▶ **What you should do**: Scan the lines below for the string "moved" and report how many lines contain it, giving only the number.

*** Opening Source data ***

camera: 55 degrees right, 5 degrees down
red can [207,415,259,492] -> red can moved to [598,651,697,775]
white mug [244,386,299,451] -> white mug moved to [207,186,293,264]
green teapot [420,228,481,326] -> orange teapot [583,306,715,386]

*** Closing Source data ***

▶ **Reply**: 2